## GOAL OF THE EXERCISE
Below are lines of data; restate word for word those running from the line containing "SW1: button (GND, NET1) -> switch (GND, NET1)" to the line containing "U6: MX1508 -> L9110S", inclusive, and no others.
::: AVAILABLE DATA :::
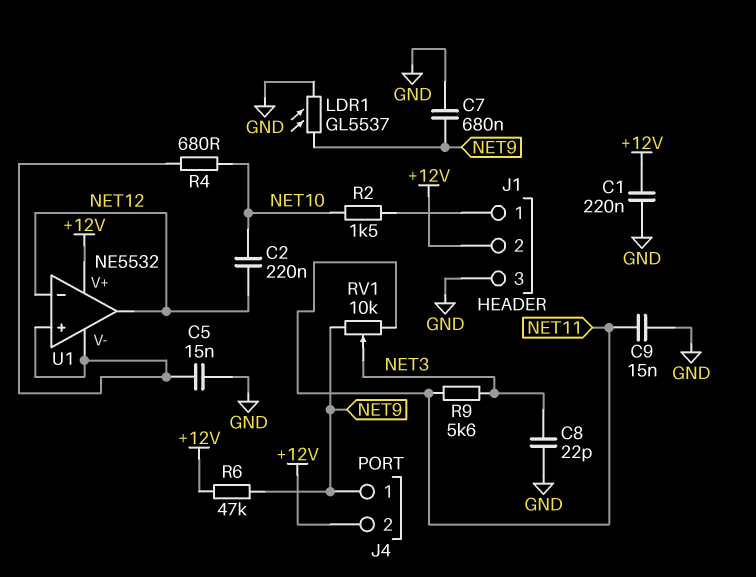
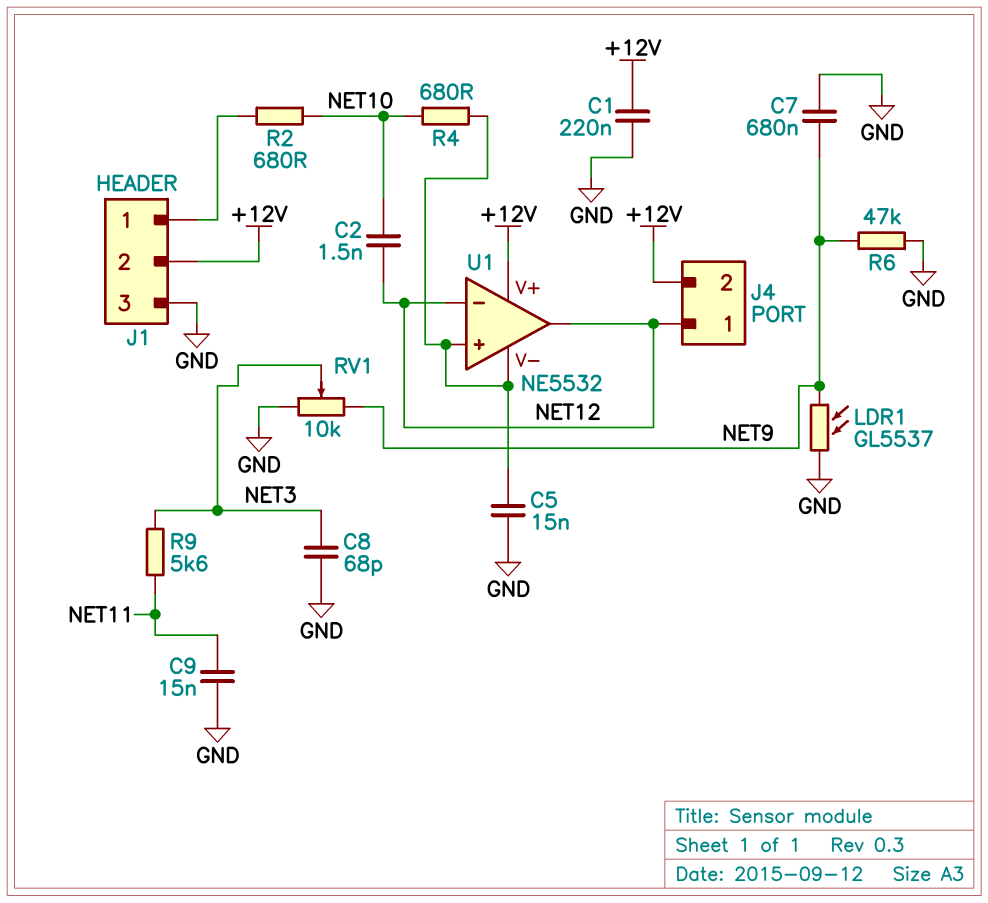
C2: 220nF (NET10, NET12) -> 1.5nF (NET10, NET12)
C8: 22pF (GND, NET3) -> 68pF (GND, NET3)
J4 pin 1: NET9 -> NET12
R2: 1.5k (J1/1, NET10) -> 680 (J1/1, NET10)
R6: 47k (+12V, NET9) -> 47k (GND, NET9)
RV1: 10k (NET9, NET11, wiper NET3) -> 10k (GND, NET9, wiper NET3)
:::
::: AVAILABLE DATA :::
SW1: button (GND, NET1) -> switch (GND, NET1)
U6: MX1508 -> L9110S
:::
## TASK ANSWER
SW1: button (GND, NET1) -> switch (GND, NET1)
U6: MX1508 -> L9110S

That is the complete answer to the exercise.